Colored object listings

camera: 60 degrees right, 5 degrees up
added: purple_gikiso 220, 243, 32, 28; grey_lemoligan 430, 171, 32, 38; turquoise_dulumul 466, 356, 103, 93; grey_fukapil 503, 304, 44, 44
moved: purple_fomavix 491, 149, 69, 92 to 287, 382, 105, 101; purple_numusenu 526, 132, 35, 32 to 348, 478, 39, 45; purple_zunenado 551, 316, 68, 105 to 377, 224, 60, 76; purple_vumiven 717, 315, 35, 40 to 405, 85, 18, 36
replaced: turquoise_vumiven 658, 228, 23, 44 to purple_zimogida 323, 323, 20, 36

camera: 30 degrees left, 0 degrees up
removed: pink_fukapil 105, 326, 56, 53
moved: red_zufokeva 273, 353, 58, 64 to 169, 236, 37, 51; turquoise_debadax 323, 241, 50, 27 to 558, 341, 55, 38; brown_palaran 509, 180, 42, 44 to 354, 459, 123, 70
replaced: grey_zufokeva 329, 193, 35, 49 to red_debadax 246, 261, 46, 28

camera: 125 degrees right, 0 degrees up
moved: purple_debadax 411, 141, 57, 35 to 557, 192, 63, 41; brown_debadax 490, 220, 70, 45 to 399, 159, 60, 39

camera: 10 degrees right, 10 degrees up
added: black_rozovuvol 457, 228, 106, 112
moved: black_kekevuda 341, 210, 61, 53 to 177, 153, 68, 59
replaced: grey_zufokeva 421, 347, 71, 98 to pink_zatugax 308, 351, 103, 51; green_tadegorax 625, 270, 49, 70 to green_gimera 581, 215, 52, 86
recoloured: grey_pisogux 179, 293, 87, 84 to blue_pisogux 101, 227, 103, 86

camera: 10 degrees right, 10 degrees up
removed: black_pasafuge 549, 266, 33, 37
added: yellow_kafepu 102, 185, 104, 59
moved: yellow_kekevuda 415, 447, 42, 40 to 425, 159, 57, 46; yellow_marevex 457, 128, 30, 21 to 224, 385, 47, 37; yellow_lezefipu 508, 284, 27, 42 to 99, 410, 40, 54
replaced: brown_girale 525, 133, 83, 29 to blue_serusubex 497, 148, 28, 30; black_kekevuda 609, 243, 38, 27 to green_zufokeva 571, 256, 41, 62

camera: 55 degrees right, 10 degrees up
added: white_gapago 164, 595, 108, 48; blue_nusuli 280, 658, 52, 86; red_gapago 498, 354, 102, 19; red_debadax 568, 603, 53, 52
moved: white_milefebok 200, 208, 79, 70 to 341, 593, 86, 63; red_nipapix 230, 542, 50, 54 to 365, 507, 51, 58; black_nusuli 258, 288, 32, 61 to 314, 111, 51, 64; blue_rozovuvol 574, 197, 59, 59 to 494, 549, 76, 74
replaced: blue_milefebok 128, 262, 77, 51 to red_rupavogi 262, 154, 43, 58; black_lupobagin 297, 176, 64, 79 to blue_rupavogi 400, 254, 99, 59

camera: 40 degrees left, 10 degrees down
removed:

▸ **TASK DIRECTIONS**: Output exactly the span of lines beginning at the first line of the records and ending at the line that holds "added: purple_gikiso 220, 243, 32, 28;", inclusive, with no other text.

▸ **EXERCISE OUTPUT**:
camera: 60 degrees right, 5 degrees up
added: purple_gikiso 220, 243, 32, 28; grey_lemoligan 430, 171, 32, 38; turquoise_dulumul 466, 356, 103, 93; grey_fukapil 503, 304, 44, 44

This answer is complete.